▶ _Supplied material_:
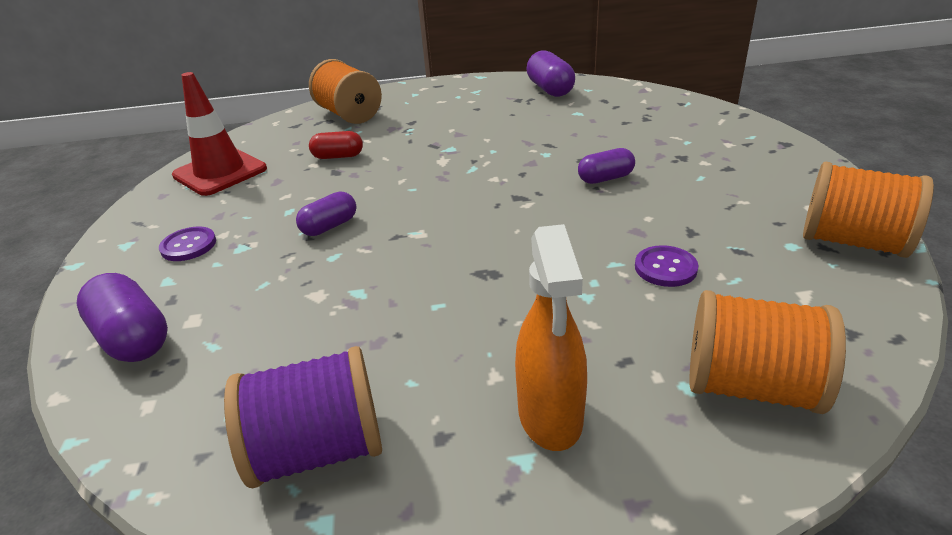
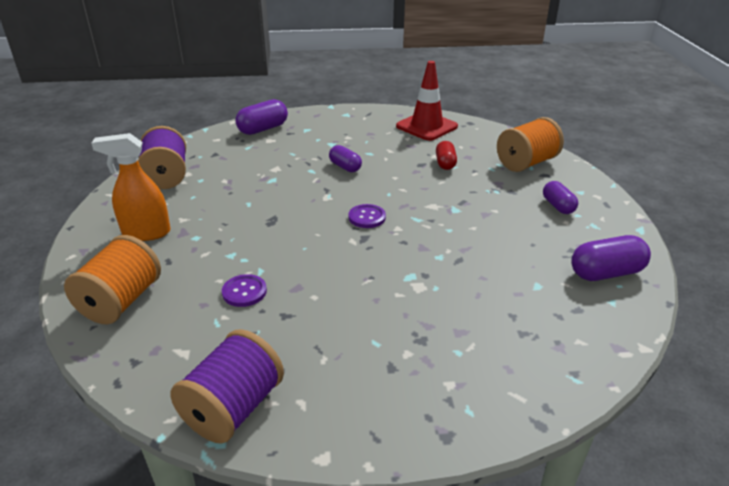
camera: 90 degrees right, 0 degrees up
purple button [159,227,216,261] -> purple button moved to [348,204,386,228]
purple capsule [578,148,635,184] -> purple capsule moved to [543,181,578,214]
orange spool [803,162,934,258] -> purple spool [170,329,284,444]

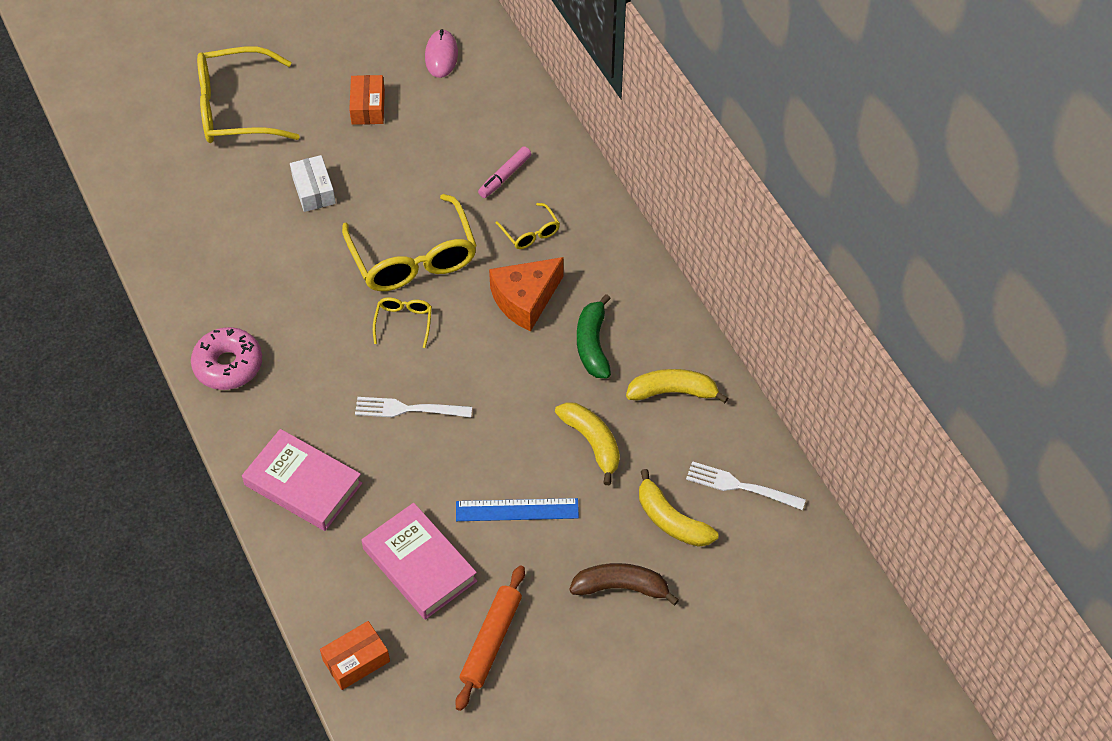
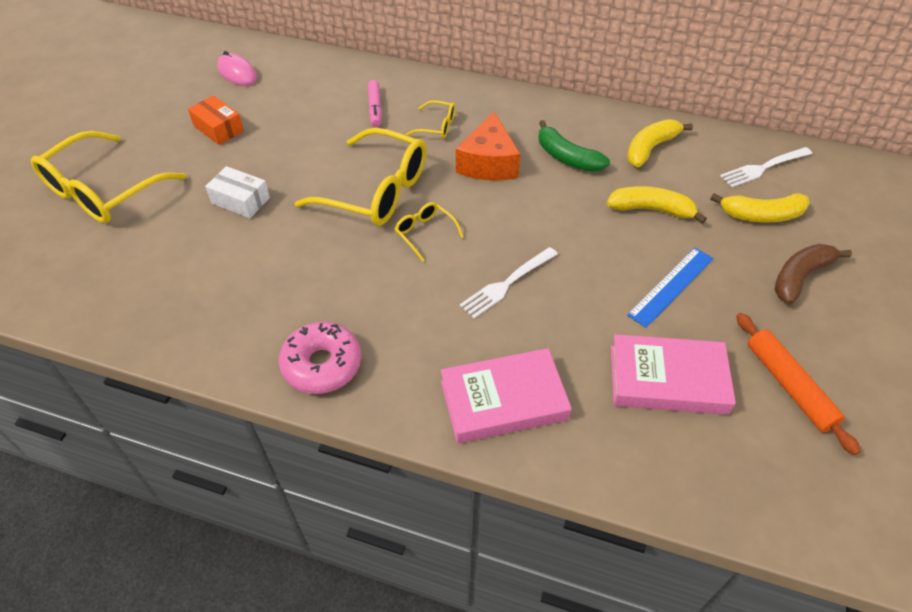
camera: 45 degrees left, 5 degrees down
orange box [320,621,390,690] -> none

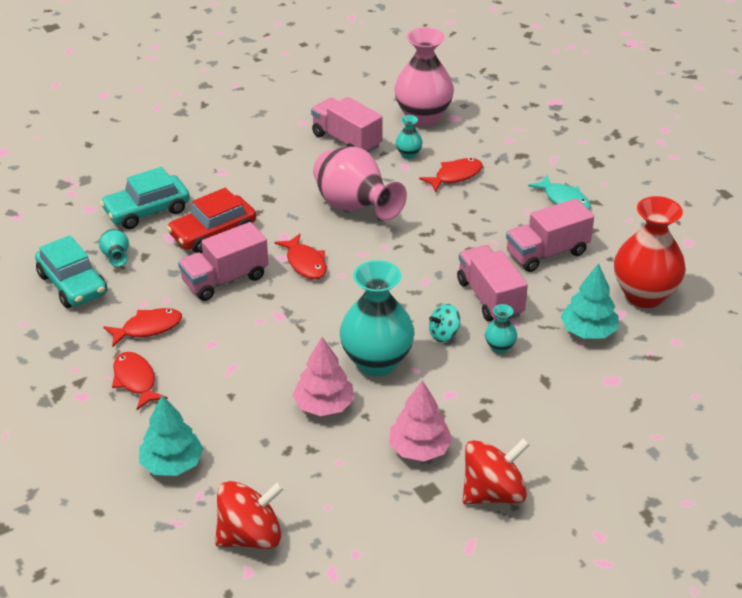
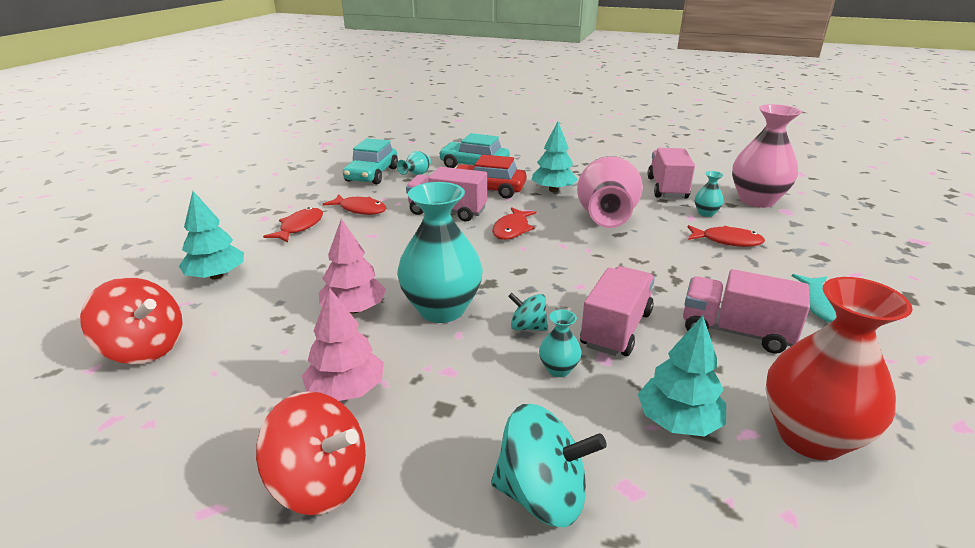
camera: 50 degrees right, 10 degrees down
none -> turquoise spinning top [491,404,607,527]
none -> turquoise tree [532,121,578,192]

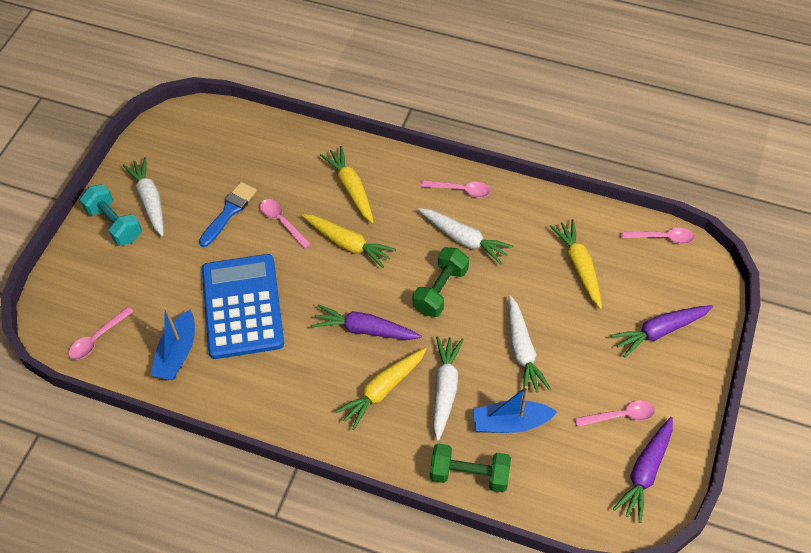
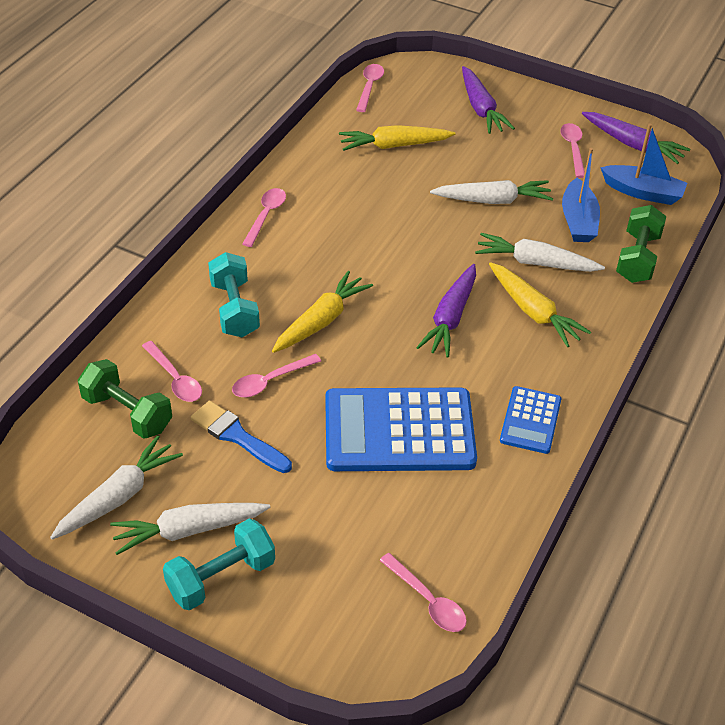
camera: 85 degrees left, 10 degrees down
blue boat [150,307,195,380] -> blue boat moved to [600,124,687,205]
yellow carrot [320,146,374,223] -> turquoise dumbbell [208,252,260,337]
green dumbbell [413,247,469,317] -> green dumbbell moved to [78,359,172,439]
white carrot [418,208,514,265] -> white carrot moved to [50,435,183,540]
none -> pink spoon [142,341,202,402]
none -> blue calculator [500,386,561,454]

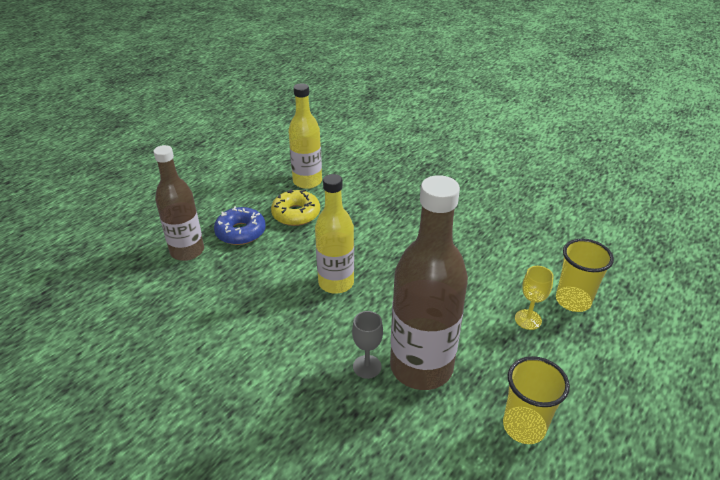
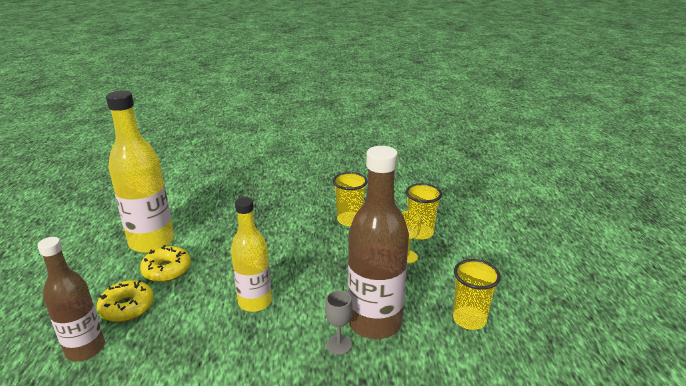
camera: 40 degrees left, 10 degrees down
blue donut [214,206,266,245] -> yellow donut [97,280,154,322]
yellow bottle [288,83,322,189] -> yellow bottle [106,91,174,253], size x1.53
none -> yellow cup [333,172,368,226]

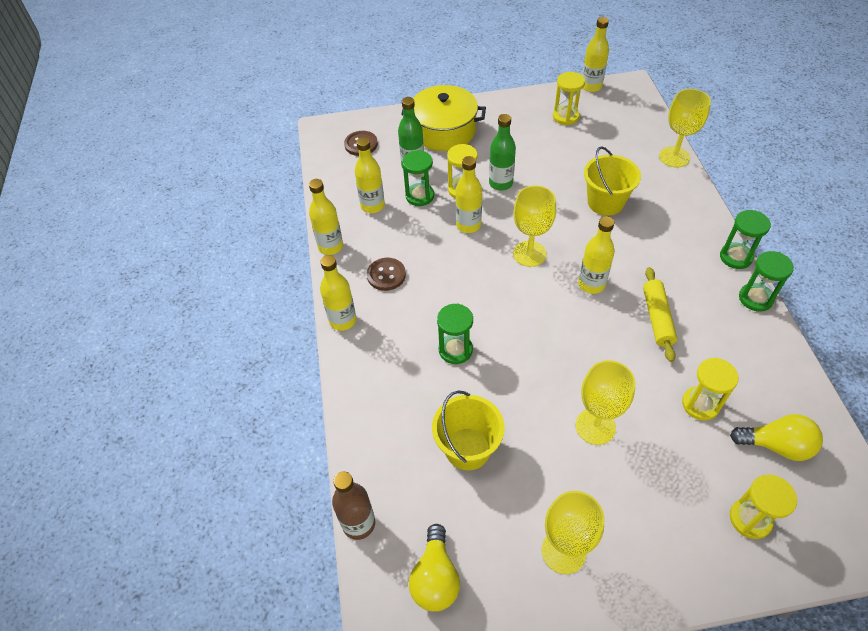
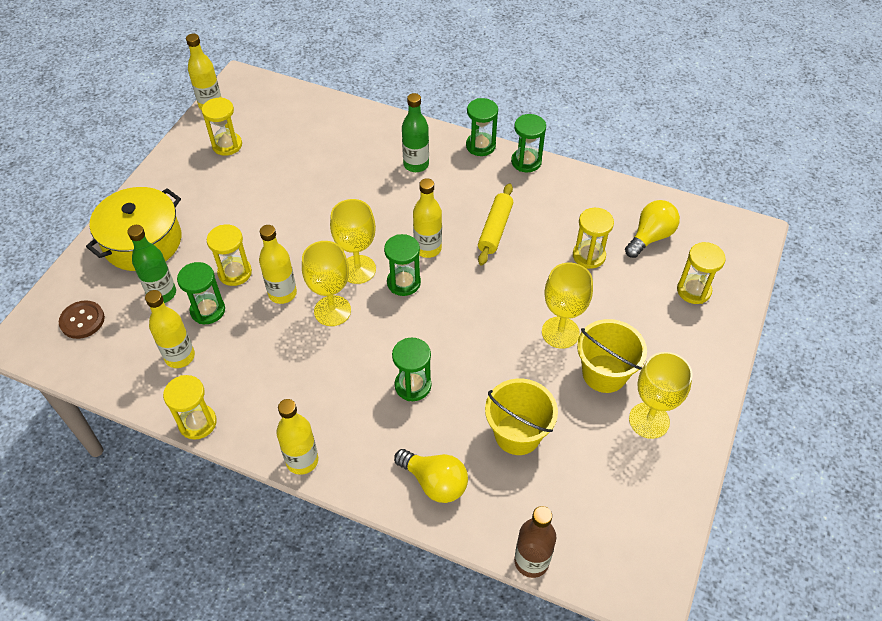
camera: 60 degrees left, 0 degrees up
yellow bottle [309,179,343,255] -> yellow hourglass [163,375,217,440]
brown button [367,258,406,291] -> none
yellow light bulb [409,524,460,612] -> yellow light bulb moved to [394,449,468,503]
green bottle [489,114,516,191] -> green bottle moved to [402,93,429,172]
yellow bucket [584,146,641,216] -> yellow bucket moved to [577,319,647,393]
yellow rolling pin [643,267,677,362] -> yellow rolling pin turned 75 degrees clockwise [478,183,513,265]
yellow goblet [659,89,711,168] -> yellow goblet moved to [302,241,351,326]
none -> green hourglass [384,234,421,296]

▶ _Problem requirements_: When you reach the line containing "none -> pink spoon [142,341,202,402]" in the listing above, reproduce it and every line after it through the last, exactly; omit the pictures.

▶ _Exercise result_:
none -> pink spoon [142,341,202,402]
none -> blue calculator [500,386,561,454]

camera: 40 degrees left, 10 degrees down
blue donut [214,206,266,245] -> yellow donut [97,280,154,322]
yellow bottle [288,83,322,189] -> yellow bottle [106,91,174,253], size x1.53
none -> yellow cup [333,172,368,226]

camera: 60 degrees left, 0 degrees up
yellow bottle [309,179,343,255] -> yellow hourglass [163,375,217,440]
brown button [367,258,406,291] -> none
yellow light bulb [409,524,460,612] -> yellow light bulb moved to [394,449,468,503]
green bottle [489,114,516,191] -> green bottle moved to [402,93,429,172]
yellow bucket [584,146,641,216] -> yellow bucket moved to [577,319,647,393]
yellow rolling pin [643,267,677,362] -> yellow rolling pin turned 75 degrees clockwise [478,183,513,265]
yellow goblet [659,89,711,168] -> yellow goblet moved to [302,241,351,326]
none -> green hourglass [384,234,421,296]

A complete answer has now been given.